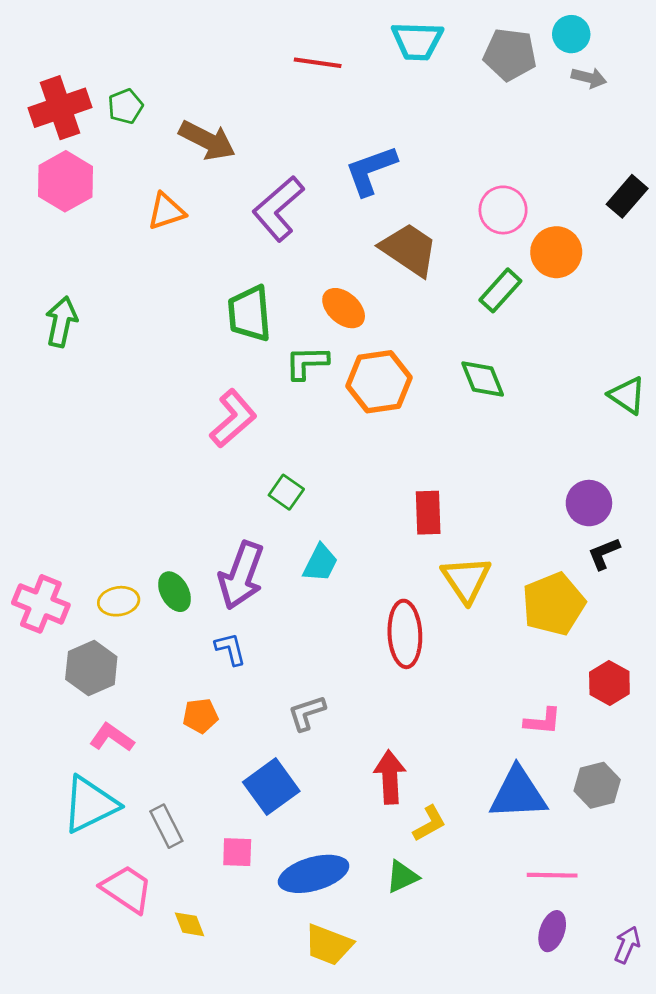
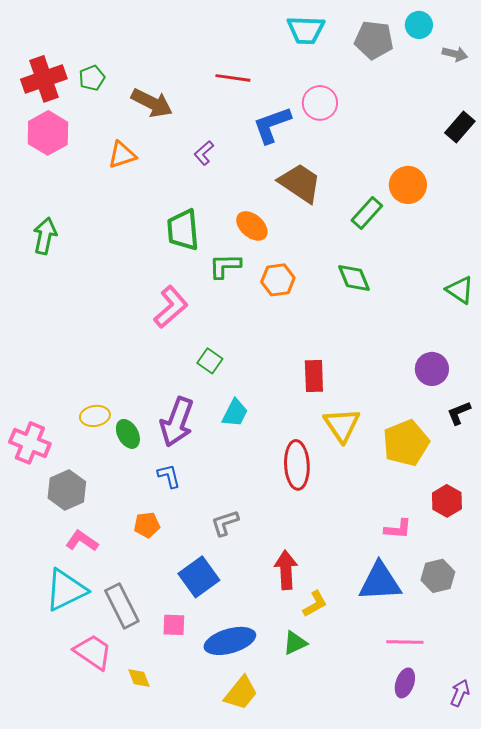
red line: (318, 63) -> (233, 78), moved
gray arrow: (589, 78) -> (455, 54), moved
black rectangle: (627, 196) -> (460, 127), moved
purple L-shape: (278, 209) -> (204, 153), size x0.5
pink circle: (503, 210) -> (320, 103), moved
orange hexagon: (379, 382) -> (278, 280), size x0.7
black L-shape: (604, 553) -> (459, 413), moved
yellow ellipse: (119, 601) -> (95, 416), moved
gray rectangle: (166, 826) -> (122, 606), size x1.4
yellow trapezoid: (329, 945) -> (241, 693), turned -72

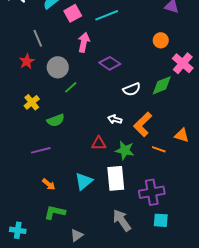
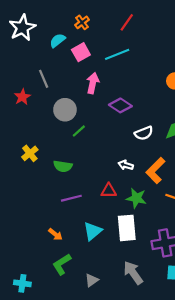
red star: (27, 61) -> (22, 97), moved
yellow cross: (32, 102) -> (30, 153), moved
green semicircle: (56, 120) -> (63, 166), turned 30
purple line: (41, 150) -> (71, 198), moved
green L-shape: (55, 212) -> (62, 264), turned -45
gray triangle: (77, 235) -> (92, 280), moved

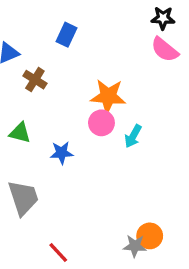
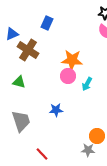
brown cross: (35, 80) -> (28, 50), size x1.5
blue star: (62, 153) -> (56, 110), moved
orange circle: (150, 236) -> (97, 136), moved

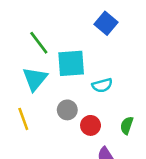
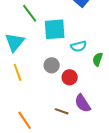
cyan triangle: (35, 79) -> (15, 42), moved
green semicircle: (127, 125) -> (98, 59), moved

__________________________________________________

What you give back should be exactly the lines from the one with "cyan triangle: (35, 79) -> (15, 42), moved" through the final line of the listing, and no others.

EXERCISE ANSWER
cyan triangle: (35, 79) -> (15, 42), moved
green semicircle: (127, 125) -> (98, 59), moved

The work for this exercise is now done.